__WORK REQUEST__
Reproduce only this part of the listing: the line with "first_place: [286, 433]", plus every line after it through the last.

__DATASET CONTENT__
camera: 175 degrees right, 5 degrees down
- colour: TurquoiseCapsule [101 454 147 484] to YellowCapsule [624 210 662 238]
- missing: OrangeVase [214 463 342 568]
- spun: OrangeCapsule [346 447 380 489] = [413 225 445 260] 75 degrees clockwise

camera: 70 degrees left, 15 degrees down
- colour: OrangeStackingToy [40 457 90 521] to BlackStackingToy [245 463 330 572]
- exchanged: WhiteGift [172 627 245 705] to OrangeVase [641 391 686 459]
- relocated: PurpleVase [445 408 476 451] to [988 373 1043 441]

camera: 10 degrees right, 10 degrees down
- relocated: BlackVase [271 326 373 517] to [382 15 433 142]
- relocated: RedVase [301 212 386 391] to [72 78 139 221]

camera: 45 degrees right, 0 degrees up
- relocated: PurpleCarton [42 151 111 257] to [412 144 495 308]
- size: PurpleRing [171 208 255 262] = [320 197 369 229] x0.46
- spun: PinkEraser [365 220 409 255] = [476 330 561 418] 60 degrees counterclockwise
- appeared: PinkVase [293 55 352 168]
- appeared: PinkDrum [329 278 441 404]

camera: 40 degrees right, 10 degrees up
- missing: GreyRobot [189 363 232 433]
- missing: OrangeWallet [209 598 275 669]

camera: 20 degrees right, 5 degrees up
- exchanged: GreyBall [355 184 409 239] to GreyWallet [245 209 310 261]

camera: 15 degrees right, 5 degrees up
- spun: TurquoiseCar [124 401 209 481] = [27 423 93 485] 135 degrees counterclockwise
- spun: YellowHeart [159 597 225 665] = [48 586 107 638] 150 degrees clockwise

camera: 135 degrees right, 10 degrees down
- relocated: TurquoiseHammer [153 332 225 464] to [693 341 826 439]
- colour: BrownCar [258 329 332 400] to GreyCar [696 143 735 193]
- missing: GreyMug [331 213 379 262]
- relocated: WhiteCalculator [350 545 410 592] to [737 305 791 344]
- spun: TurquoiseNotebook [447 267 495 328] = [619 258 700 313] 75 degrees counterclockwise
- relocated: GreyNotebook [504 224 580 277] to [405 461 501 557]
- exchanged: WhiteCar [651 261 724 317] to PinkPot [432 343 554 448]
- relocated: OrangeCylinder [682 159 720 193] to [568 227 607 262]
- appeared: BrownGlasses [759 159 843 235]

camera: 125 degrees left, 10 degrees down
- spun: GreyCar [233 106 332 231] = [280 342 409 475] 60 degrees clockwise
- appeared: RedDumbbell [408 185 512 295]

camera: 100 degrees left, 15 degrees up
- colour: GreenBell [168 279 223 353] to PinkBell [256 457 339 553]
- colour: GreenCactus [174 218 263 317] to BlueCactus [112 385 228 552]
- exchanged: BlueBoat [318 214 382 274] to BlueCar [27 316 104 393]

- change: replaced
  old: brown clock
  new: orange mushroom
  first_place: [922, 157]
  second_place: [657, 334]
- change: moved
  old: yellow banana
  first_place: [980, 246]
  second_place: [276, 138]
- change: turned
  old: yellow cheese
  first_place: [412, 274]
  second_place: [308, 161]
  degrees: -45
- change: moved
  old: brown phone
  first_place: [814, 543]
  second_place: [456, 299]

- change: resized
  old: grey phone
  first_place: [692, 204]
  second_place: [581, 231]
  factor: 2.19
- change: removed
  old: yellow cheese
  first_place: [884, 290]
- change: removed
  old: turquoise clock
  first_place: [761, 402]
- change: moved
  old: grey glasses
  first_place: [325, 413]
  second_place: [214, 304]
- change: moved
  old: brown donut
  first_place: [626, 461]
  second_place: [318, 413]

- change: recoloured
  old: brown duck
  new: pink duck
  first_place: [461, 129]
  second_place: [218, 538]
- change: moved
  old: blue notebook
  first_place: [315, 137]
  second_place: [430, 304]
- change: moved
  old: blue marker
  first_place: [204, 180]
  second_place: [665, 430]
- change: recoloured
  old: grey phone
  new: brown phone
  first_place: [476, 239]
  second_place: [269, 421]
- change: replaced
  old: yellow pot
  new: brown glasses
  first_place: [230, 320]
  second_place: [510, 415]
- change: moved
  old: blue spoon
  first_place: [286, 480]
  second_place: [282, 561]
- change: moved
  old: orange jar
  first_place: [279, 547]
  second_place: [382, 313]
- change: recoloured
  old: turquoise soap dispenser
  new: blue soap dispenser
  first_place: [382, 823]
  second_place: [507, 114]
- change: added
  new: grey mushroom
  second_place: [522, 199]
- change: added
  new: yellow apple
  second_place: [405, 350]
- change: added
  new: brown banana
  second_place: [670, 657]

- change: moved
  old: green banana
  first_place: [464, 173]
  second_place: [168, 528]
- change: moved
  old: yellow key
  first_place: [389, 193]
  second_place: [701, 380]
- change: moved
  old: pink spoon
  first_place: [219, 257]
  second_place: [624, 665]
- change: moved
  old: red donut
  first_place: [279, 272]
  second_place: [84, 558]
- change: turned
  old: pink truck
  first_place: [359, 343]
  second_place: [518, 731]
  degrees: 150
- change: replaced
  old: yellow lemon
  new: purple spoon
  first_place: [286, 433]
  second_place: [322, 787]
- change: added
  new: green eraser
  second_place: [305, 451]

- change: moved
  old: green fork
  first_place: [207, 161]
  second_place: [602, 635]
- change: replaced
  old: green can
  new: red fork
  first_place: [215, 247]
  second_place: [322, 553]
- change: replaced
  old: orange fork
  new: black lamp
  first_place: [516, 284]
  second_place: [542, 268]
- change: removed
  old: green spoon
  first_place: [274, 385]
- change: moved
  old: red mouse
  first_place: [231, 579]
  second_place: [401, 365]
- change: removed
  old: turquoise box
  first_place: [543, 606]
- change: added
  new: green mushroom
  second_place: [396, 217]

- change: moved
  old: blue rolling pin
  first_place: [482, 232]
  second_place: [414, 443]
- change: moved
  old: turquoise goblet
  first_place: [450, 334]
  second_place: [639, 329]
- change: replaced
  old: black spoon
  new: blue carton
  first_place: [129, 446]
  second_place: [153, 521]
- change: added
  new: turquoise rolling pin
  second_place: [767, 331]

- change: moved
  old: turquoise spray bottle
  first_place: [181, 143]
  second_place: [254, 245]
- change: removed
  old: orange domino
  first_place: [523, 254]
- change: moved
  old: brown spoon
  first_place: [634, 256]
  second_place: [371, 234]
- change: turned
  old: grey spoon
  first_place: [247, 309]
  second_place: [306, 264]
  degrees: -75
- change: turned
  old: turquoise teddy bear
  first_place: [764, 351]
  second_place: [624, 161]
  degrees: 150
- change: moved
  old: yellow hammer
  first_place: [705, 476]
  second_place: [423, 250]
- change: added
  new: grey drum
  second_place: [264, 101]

__EXERCISE RESULT__
  first_place: [286, 433]
  second_place: [322, 787]
- change: added
  new: green eraser
  second_place: [305, 451]

- change: moved
  old: green fork
  first_place: [207, 161]
  second_place: [602, 635]
- change: replaced
  old: green can
  new: red fork
  first_place: [215, 247]
  second_place: [322, 553]
- change: replaced
  old: orange fork
  new: black lamp
  first_place: [516, 284]
  second_place: [542, 268]
- change: removed
  old: green spoon
  first_place: [274, 385]
- change: moved
  old: red mouse
  first_place: [231, 579]
  second_place: [401, 365]
- change: removed
  old: turquoise box
  first_place: [543, 606]
- change: added
  new: green mushroom
  second_place: [396, 217]

- change: moved
  old: blue rolling pin
  first_place: [482, 232]
  second_place: [414, 443]
- change: moved
  old: turquoise goblet
  first_place: [450, 334]
  second_place: [639, 329]
- change: replaced
  old: black spoon
  new: blue carton
  first_place: [129, 446]
  second_place: [153, 521]
- change: added
  new: turquoise rolling pin
  second_place: [767, 331]

- change: moved
  old: turquoise spray bottle
  first_place: [181, 143]
  second_place: [254, 245]
- change: removed
  old: orange domino
  first_place: [523, 254]
- change: moved
  old: brown spoon
  first_place: [634, 256]
  second_place: [371, 234]
- change: turned
  old: grey spoon
  first_place: [247, 309]
  second_place: [306, 264]
  degrees: -75
- change: turned
  old: turquoise teddy bear
  first_place: [764, 351]
  second_place: [624, 161]
  degrees: 150
- change: moved
  old: yellow hammer
  first_place: [705, 476]
  second_place: [423, 250]
- change: added
  new: grey drum
  second_place: [264, 101]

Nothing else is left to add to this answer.